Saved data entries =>
################
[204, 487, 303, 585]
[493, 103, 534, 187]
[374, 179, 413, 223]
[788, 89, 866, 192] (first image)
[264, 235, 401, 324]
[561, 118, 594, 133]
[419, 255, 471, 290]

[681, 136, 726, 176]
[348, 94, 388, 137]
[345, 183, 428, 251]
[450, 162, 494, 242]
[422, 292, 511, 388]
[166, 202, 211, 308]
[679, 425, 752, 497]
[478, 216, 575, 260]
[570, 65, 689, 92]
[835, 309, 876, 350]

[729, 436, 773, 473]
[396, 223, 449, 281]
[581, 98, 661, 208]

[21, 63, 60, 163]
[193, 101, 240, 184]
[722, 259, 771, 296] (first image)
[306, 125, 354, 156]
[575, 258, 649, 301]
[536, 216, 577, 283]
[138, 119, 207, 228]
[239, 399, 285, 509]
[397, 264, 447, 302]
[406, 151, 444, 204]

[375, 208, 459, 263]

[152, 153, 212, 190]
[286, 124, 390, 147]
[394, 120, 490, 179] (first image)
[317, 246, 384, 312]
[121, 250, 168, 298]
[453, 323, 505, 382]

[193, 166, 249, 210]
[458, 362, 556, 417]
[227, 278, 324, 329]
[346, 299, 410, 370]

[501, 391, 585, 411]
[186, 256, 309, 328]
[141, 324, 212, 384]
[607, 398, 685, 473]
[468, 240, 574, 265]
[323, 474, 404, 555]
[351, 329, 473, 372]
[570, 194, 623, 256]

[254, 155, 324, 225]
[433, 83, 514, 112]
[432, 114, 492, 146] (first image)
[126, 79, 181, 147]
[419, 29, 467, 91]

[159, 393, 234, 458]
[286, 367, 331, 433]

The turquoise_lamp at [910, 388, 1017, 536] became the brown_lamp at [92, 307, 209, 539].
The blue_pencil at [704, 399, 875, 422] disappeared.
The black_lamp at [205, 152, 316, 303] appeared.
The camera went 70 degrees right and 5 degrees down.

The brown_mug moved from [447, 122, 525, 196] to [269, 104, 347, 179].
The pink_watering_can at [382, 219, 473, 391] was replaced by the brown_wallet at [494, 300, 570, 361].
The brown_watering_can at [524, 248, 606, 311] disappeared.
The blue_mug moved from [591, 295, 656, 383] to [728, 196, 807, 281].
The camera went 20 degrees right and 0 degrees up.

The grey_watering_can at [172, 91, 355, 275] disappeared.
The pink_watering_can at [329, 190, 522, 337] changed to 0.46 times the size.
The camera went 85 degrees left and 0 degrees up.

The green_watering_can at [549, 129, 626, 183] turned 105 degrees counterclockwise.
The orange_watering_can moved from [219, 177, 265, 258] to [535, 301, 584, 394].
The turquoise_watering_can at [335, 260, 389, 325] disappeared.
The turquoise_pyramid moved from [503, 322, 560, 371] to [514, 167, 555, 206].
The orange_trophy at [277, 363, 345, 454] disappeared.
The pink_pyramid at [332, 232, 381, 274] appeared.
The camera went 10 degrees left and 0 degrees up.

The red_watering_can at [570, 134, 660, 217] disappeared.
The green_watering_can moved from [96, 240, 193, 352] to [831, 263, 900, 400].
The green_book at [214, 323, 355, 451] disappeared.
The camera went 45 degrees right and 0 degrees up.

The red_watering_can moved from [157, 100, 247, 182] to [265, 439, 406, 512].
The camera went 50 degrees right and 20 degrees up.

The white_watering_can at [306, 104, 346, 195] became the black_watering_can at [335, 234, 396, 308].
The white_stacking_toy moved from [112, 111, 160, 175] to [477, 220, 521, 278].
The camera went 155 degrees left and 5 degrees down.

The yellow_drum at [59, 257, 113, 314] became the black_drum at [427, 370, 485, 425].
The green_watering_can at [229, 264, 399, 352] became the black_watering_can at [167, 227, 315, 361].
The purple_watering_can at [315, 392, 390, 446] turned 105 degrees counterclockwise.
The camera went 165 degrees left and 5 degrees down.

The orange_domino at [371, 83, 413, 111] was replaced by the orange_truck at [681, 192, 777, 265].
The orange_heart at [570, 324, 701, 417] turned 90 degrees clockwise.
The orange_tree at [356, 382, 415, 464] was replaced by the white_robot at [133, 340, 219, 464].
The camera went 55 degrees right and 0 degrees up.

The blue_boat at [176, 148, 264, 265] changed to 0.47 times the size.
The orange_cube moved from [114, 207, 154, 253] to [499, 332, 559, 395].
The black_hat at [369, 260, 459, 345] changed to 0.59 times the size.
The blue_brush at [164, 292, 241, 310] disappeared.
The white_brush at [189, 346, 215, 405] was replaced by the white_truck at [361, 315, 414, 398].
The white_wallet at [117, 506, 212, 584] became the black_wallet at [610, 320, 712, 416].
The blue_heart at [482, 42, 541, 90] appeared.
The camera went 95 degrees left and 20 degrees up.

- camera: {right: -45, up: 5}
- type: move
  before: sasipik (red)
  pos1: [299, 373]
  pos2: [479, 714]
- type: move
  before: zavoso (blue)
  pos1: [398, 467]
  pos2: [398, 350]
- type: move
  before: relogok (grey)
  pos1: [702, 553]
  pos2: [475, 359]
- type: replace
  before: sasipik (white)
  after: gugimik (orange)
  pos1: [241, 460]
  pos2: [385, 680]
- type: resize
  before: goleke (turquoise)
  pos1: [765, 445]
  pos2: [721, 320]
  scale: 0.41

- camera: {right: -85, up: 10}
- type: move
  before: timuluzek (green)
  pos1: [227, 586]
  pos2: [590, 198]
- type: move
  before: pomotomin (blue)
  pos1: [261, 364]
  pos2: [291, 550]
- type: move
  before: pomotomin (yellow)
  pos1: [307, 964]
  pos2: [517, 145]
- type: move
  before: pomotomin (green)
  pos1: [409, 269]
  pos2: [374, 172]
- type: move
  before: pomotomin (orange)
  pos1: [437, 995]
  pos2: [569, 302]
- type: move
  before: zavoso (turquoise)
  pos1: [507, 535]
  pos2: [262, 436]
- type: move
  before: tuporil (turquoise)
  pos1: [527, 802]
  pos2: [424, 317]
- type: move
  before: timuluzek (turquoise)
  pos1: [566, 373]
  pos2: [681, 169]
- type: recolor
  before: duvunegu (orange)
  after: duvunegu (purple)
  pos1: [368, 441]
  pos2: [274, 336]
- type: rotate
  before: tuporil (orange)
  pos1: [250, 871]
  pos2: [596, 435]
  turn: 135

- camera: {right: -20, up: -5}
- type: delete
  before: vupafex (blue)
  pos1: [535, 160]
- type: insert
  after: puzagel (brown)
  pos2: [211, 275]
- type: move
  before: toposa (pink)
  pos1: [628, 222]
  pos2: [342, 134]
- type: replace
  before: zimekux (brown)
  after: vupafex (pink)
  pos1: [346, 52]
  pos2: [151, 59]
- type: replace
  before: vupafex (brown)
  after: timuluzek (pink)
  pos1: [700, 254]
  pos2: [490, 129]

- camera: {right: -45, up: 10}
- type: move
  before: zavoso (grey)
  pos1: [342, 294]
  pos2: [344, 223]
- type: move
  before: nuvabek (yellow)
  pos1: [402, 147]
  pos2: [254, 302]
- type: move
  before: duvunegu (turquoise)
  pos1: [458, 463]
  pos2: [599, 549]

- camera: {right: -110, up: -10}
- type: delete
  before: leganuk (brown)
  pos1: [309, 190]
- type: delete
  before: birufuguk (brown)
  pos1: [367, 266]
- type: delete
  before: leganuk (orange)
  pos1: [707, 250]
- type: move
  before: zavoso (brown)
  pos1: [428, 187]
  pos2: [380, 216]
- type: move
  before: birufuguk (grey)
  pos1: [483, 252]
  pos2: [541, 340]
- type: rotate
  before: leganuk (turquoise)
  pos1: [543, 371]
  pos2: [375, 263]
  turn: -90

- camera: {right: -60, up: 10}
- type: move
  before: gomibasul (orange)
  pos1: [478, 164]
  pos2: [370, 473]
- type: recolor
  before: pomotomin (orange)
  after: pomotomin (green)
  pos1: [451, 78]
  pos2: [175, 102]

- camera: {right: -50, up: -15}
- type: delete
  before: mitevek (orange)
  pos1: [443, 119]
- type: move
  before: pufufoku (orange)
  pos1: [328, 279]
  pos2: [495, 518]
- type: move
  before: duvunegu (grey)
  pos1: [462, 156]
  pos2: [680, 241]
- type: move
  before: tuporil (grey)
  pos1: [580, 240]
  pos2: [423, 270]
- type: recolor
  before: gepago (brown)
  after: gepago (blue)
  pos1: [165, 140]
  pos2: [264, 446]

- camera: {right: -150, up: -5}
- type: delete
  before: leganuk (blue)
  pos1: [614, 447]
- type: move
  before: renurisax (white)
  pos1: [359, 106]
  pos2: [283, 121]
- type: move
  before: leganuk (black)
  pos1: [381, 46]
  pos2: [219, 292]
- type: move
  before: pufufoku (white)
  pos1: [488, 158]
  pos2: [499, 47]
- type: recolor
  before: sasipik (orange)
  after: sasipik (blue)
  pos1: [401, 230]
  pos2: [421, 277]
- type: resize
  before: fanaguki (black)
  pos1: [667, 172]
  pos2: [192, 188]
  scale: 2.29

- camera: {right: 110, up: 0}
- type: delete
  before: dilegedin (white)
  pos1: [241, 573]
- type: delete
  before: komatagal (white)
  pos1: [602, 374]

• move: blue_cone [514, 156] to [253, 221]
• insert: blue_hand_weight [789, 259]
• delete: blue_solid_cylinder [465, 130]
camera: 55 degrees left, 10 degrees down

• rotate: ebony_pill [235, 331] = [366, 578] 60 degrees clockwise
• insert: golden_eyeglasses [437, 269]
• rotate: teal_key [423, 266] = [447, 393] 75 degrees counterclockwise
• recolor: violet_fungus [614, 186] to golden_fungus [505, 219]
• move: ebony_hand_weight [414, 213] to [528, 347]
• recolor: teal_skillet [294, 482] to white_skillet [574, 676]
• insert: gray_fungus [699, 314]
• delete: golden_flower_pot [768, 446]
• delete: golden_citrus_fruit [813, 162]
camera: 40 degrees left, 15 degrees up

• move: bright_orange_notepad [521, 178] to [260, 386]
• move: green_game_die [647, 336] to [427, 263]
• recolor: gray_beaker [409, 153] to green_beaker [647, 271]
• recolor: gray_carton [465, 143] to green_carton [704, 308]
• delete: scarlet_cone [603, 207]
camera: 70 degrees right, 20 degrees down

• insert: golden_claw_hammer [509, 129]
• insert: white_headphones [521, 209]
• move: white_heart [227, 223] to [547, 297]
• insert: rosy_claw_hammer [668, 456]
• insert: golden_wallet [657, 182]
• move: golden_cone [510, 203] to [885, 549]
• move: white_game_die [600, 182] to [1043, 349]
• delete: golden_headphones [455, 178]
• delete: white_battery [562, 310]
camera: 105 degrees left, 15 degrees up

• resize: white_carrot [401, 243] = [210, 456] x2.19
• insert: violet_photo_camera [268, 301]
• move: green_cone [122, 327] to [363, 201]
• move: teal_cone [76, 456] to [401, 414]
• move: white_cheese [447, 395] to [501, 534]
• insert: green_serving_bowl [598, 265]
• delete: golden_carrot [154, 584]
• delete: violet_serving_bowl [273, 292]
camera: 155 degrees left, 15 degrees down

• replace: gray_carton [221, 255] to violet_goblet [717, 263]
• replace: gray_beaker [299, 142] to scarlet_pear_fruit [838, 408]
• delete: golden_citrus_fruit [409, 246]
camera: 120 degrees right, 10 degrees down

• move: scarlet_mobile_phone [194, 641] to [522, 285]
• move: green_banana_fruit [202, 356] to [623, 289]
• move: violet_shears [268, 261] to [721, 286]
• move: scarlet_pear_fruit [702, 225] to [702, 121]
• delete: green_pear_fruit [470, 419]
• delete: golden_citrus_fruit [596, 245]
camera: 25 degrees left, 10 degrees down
################
Activity => Your answer should be the lines above from the one containing "The blue_pencil at" through the one containing "The black_lamp at", copied exactly and with both ends kept.

Written response =>
The blue_pencil at [704, 399, 875, 422] disappeared.
The black_lamp at [205, 152, 316, 303] appeared.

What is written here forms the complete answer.